Instructions for the task:
In the listing below, find each line that holds the string "hexagon" and copy it.

Data to process:
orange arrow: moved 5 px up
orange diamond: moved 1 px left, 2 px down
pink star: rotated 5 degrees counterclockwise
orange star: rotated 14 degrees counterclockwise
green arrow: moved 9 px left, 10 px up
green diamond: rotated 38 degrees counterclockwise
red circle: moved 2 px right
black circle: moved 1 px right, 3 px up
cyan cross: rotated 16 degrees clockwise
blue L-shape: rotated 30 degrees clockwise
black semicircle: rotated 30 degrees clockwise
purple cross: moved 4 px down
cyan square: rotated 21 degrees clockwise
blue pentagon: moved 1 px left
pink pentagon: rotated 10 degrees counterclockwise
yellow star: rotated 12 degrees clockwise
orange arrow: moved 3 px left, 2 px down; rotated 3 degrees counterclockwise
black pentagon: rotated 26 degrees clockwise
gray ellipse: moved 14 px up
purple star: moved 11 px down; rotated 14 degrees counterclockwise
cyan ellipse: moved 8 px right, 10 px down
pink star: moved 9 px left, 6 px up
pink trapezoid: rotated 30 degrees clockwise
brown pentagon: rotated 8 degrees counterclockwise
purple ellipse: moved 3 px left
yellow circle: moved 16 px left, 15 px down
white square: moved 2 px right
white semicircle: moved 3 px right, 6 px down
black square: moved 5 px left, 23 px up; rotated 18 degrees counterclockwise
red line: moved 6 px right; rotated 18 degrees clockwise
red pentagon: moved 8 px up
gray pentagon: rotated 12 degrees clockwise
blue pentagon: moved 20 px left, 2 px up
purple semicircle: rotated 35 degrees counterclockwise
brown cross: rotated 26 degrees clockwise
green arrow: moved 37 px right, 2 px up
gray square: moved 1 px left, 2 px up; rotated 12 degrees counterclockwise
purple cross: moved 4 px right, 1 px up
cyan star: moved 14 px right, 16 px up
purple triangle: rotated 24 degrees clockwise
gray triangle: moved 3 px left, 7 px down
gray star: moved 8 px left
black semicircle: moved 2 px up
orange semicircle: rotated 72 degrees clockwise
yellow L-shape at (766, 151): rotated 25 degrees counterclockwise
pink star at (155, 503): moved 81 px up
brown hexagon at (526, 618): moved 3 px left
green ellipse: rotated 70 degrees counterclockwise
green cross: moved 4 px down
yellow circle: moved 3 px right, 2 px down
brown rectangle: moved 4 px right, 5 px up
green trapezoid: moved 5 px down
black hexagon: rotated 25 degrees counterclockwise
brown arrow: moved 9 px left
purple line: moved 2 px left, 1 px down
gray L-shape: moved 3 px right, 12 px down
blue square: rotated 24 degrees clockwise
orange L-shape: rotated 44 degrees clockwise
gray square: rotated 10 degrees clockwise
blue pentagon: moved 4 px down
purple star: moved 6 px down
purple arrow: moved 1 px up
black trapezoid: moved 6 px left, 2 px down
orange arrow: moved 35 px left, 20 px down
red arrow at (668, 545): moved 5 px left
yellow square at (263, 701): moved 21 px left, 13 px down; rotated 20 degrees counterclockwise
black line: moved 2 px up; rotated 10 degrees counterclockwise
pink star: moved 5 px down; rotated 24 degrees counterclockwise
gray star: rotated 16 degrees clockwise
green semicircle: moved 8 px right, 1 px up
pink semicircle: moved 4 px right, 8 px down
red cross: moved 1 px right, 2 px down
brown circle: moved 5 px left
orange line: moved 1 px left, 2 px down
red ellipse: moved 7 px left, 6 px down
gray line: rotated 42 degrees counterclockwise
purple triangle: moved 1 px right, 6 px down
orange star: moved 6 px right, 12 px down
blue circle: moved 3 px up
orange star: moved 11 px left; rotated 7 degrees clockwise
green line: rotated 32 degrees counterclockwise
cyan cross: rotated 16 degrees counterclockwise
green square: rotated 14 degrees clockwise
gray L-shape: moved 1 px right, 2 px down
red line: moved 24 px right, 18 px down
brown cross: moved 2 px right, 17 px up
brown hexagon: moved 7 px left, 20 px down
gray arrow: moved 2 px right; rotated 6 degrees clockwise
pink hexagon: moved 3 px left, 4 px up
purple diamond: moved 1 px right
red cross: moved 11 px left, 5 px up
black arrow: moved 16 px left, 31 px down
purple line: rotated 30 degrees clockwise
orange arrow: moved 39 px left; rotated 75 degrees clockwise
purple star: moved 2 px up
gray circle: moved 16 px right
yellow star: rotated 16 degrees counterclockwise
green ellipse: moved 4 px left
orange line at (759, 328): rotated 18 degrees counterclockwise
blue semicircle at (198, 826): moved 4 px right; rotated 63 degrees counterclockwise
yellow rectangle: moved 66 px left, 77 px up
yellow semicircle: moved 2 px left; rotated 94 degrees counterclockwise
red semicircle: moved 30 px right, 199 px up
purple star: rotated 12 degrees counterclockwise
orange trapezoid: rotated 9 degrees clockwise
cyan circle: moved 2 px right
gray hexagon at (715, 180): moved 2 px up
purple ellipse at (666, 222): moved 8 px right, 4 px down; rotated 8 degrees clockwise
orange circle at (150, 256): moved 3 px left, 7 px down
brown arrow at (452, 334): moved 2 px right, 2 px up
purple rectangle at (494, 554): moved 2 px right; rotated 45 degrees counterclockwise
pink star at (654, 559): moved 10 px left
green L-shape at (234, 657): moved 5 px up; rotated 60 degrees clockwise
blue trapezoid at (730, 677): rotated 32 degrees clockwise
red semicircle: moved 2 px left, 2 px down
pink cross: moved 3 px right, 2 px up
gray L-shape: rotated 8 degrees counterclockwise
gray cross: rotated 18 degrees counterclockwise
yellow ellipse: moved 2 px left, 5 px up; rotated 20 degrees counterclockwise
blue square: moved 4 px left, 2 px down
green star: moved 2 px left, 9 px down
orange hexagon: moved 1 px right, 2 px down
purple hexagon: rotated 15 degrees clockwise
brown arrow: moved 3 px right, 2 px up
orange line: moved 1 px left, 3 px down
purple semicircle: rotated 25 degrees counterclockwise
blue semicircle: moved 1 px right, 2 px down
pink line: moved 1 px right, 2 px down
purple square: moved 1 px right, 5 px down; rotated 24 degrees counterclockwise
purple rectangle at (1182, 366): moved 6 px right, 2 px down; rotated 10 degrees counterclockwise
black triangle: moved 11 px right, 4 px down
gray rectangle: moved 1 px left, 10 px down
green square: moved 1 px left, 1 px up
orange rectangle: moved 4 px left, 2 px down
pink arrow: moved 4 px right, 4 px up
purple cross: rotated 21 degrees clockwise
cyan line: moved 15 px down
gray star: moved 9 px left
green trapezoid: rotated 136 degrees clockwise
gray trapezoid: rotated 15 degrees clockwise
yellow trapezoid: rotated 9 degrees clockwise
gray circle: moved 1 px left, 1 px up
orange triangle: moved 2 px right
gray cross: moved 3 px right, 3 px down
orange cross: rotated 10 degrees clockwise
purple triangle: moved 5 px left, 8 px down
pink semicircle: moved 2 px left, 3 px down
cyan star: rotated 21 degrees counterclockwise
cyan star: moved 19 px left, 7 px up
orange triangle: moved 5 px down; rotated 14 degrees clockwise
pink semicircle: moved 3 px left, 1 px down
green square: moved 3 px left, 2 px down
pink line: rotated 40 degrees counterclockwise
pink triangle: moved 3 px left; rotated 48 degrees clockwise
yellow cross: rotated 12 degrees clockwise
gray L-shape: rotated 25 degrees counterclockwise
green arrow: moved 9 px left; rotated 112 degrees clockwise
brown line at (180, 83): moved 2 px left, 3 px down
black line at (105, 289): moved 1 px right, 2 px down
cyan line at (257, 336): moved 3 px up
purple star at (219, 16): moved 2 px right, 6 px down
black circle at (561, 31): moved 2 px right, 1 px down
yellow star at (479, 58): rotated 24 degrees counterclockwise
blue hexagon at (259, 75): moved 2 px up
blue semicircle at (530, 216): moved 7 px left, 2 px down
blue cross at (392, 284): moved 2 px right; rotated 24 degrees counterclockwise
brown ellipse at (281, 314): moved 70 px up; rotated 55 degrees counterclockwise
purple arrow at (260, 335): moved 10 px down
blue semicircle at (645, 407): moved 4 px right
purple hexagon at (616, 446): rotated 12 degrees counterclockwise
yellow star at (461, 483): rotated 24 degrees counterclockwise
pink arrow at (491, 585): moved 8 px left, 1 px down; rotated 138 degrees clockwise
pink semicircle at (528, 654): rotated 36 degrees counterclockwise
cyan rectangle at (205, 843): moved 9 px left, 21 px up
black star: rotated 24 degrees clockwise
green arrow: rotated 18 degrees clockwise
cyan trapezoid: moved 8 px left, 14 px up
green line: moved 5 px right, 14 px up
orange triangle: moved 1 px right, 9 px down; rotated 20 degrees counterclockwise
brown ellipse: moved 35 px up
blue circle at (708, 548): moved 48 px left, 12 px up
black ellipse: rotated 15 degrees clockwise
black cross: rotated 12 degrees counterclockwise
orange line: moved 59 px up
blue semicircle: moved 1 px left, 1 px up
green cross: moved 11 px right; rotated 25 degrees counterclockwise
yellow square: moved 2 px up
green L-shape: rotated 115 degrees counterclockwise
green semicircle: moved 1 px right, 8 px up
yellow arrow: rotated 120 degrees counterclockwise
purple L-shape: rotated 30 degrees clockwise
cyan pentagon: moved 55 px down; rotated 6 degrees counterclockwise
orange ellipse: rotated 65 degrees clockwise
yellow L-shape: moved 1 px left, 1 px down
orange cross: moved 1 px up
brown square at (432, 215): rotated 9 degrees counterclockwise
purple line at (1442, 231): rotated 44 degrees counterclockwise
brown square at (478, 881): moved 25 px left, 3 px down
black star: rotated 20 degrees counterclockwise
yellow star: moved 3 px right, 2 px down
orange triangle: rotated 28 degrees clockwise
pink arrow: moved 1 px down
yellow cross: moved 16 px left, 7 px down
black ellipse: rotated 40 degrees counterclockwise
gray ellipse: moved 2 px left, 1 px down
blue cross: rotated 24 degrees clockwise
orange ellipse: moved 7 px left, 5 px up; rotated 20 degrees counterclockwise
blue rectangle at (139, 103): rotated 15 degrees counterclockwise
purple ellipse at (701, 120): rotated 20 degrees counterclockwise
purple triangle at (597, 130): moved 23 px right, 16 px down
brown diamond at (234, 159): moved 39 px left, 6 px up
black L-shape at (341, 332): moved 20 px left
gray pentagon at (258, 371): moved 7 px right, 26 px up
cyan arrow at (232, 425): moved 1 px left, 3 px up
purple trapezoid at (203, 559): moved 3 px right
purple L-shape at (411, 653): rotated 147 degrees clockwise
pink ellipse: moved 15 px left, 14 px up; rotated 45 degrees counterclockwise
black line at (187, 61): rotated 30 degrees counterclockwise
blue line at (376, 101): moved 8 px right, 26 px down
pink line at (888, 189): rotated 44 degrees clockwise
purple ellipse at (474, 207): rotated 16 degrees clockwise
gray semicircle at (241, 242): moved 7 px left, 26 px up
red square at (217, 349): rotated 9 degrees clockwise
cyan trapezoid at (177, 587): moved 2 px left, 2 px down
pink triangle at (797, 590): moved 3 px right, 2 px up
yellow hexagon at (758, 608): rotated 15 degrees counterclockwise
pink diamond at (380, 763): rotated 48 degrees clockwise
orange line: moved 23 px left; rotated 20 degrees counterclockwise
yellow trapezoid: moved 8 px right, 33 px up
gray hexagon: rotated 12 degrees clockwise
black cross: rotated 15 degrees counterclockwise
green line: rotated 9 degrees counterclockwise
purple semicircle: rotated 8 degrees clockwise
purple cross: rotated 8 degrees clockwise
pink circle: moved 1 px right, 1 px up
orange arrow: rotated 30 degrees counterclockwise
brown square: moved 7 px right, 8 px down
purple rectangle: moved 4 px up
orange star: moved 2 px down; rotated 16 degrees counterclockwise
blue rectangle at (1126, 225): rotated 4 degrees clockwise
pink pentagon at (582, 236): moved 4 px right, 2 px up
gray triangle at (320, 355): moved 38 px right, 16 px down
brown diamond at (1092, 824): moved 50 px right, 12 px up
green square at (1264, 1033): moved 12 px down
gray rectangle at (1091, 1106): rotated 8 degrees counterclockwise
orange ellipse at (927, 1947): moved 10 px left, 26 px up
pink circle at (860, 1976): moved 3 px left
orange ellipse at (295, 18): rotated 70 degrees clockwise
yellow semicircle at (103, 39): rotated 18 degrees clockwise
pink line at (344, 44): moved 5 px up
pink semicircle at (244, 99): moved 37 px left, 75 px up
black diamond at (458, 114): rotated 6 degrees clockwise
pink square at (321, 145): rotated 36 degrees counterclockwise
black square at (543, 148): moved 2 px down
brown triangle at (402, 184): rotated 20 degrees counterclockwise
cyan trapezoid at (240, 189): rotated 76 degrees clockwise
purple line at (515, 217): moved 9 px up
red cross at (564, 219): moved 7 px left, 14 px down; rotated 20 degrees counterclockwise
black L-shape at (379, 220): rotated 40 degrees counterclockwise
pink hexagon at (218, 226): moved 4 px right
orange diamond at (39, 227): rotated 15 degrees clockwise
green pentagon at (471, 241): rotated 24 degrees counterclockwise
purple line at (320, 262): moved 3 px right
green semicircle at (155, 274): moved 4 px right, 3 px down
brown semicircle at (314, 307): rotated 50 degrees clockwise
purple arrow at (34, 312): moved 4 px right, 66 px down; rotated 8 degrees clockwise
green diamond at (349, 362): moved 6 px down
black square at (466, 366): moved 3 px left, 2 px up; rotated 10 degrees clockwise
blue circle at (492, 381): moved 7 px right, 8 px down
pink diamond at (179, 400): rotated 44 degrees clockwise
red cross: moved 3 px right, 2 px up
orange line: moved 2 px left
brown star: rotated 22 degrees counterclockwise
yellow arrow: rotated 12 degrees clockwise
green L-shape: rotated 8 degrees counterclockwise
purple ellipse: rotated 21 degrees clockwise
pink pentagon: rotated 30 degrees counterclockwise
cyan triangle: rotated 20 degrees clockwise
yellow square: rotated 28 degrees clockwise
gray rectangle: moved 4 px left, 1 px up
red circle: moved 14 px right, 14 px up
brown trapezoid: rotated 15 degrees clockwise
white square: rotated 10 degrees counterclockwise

Your response:
brown hexagon at (526, 618): moved 3 px left
black hexagon: rotated 25 degrees counterclockwise
brown hexagon: moved 7 px left, 20 px down
pink hexagon: moved 3 px left, 4 px up
gray hexagon at (715, 180): moved 2 px up
orange hexagon: moved 1 px right, 2 px down
purple hexagon: rotated 15 degrees clockwise
blue hexagon at (259, 75): moved 2 px up
purple hexagon at (616, 446): rotated 12 degrees counterclockwise
yellow hexagon at (758, 608): rotated 15 degrees counterclockwise
gray hexagon: rotated 12 degrees clockwise
pink hexagon at (218, 226): moved 4 px right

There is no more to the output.